» What is required: Take the entries below and print only the lines from the one with "(328, 158) = (421, 241): purple" through the one with "(458, 187) = (369, 331): white", exactly as they stand, both ends included.

» Supplied material:

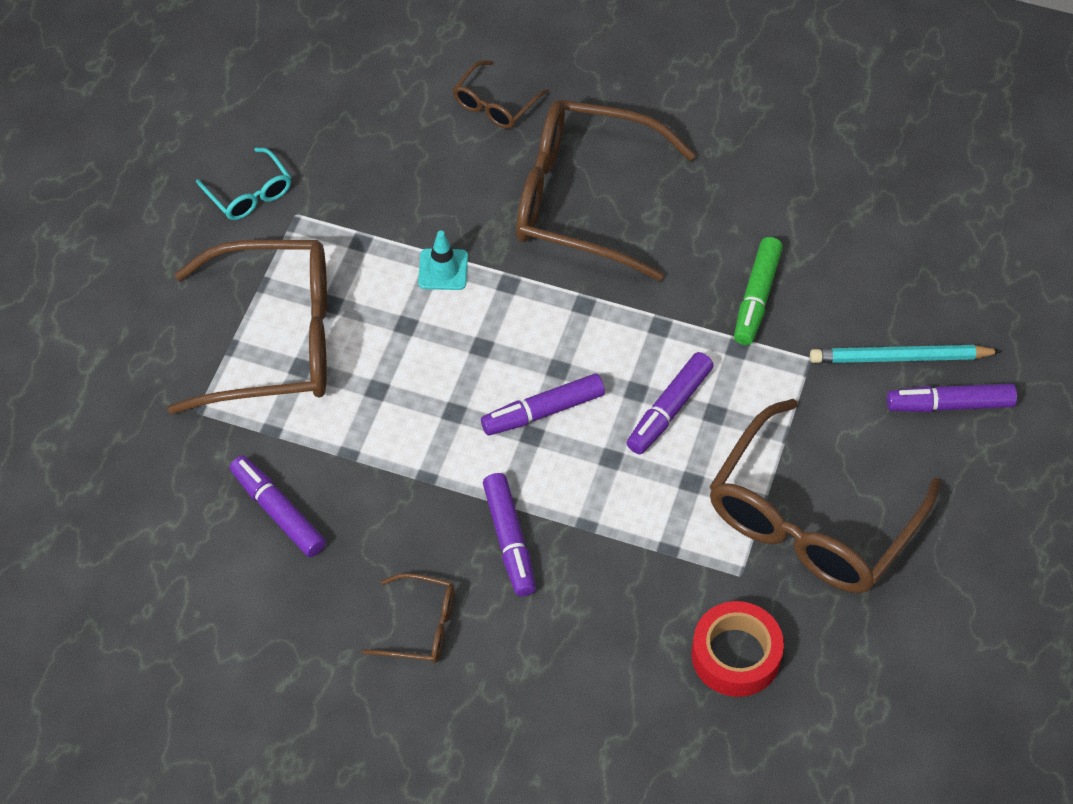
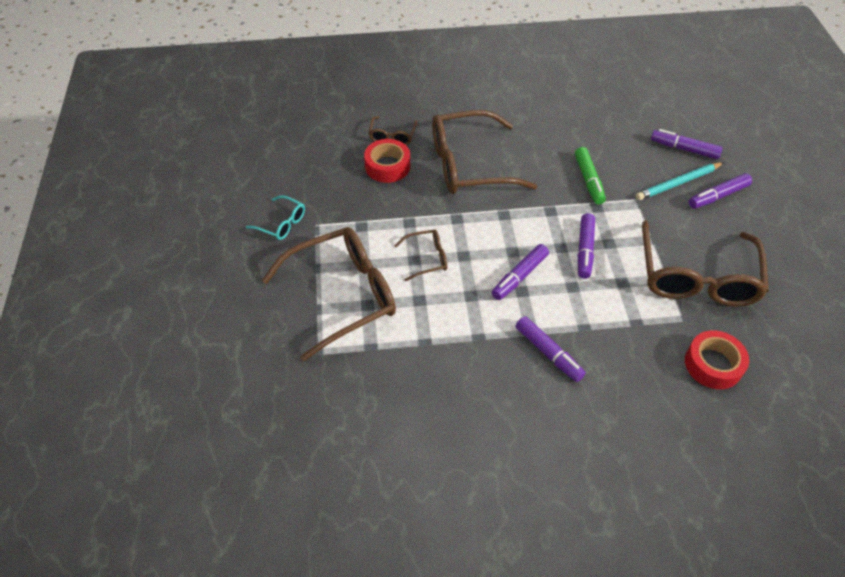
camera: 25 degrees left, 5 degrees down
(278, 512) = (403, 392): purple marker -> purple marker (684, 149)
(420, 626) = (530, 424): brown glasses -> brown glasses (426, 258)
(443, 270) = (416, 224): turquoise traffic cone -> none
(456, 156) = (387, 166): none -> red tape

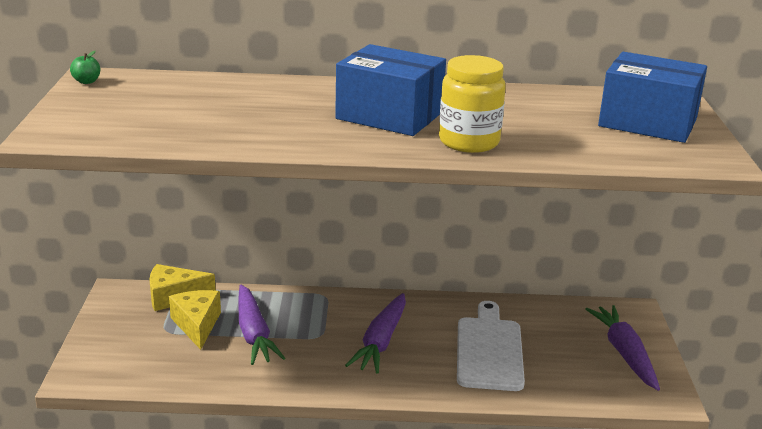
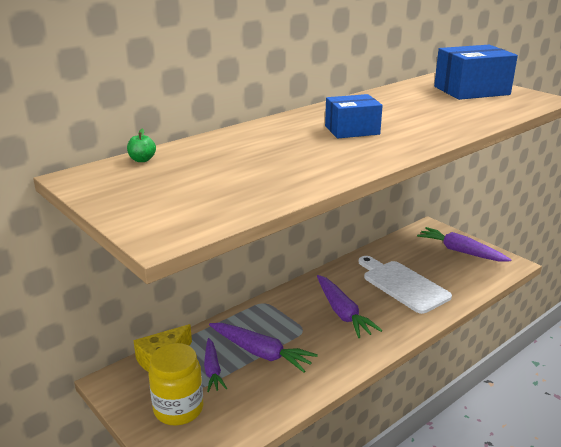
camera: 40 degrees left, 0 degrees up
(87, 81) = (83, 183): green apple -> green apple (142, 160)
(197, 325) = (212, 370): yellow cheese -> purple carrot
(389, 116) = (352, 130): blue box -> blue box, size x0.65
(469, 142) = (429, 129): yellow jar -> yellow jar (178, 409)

--

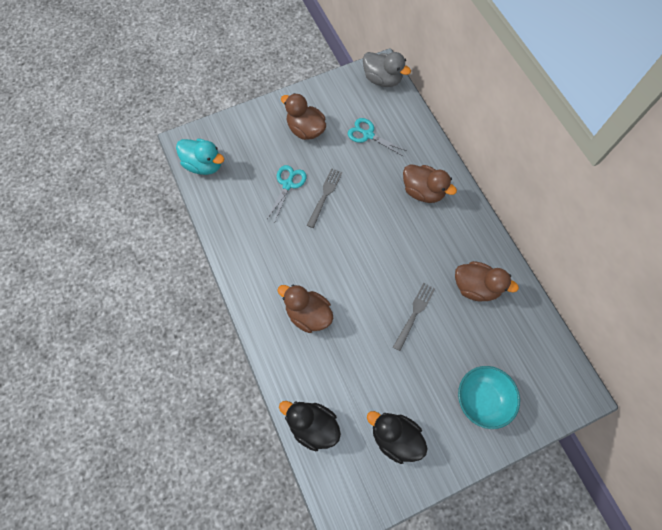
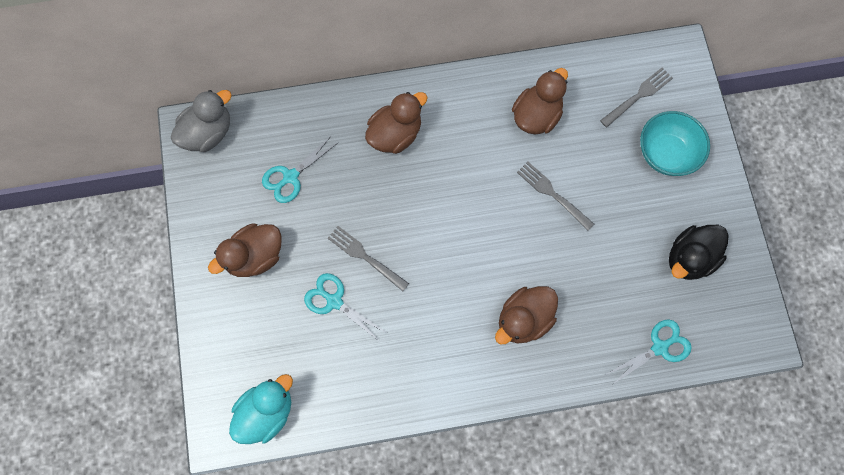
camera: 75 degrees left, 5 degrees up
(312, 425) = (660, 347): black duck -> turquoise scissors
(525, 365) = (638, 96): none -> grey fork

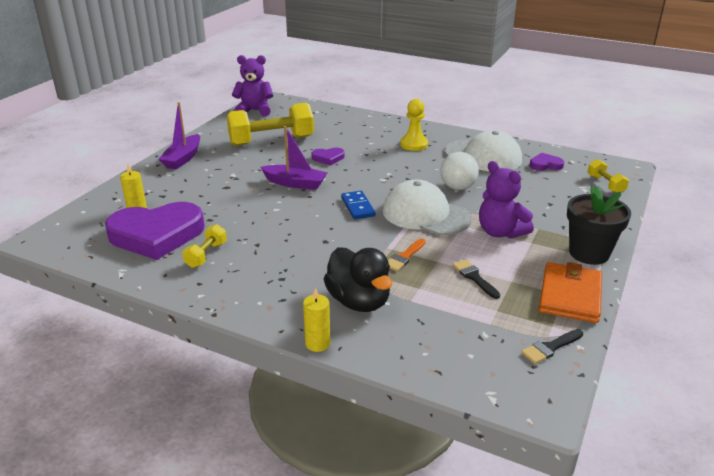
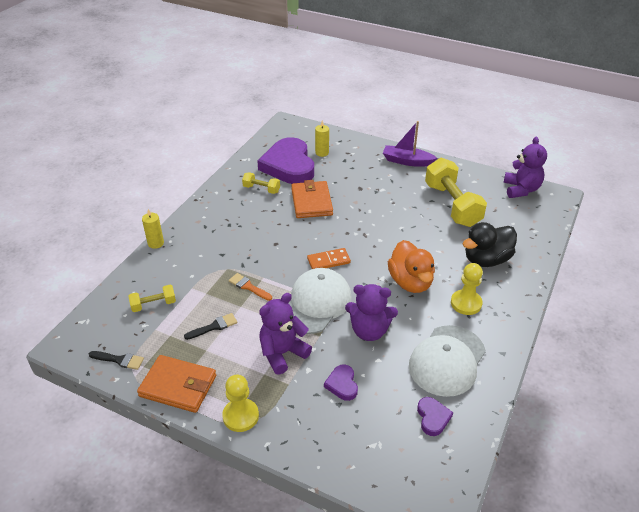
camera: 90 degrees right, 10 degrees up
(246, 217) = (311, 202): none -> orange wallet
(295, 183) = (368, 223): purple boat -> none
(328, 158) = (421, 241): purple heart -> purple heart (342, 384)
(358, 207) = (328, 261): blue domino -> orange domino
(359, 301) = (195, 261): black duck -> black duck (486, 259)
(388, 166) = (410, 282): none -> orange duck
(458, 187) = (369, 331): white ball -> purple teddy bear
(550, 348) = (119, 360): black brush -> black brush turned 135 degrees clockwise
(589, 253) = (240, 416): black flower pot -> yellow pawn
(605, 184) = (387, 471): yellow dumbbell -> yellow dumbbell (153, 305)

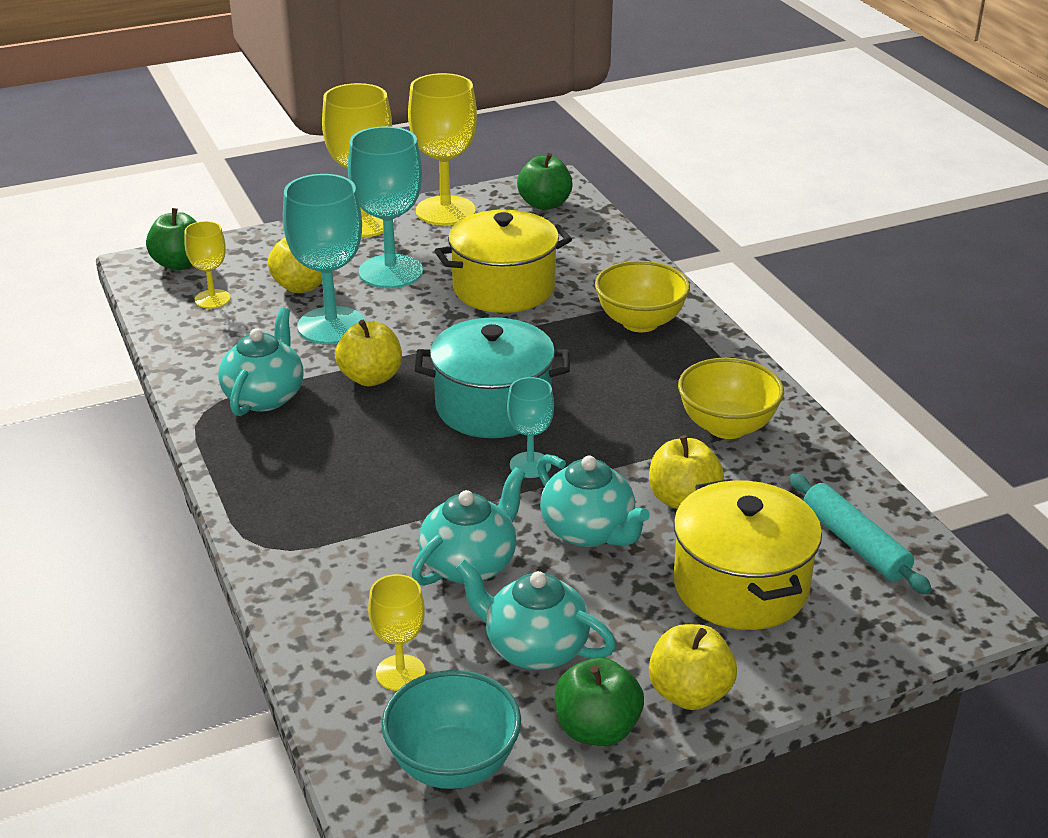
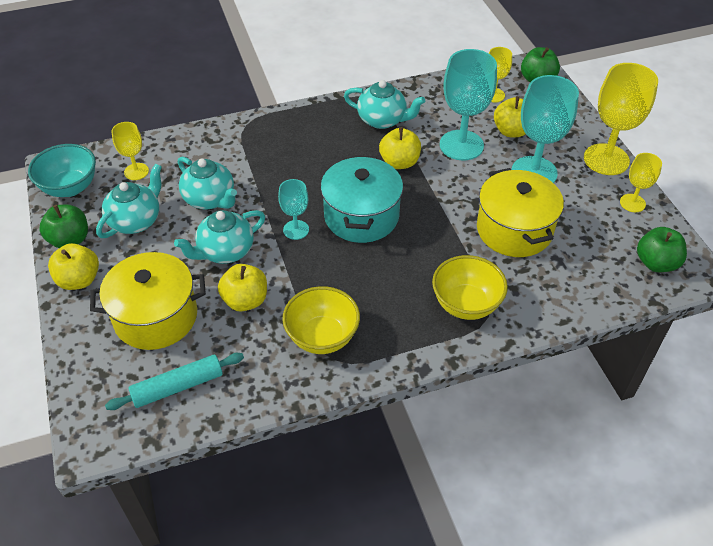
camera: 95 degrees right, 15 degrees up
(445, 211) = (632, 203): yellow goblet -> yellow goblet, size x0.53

» Task answer:
(328, 158) = (421, 241): purple heart -> purple heart (342, 384)
(358, 207) = (328, 261): blue domino -> orange domino
(359, 301) = (195, 261): black duck -> black duck (486, 259)
(388, 166) = (410, 282): none -> orange duck
(458, 187) = (369, 331): white ball -> purple teddy bear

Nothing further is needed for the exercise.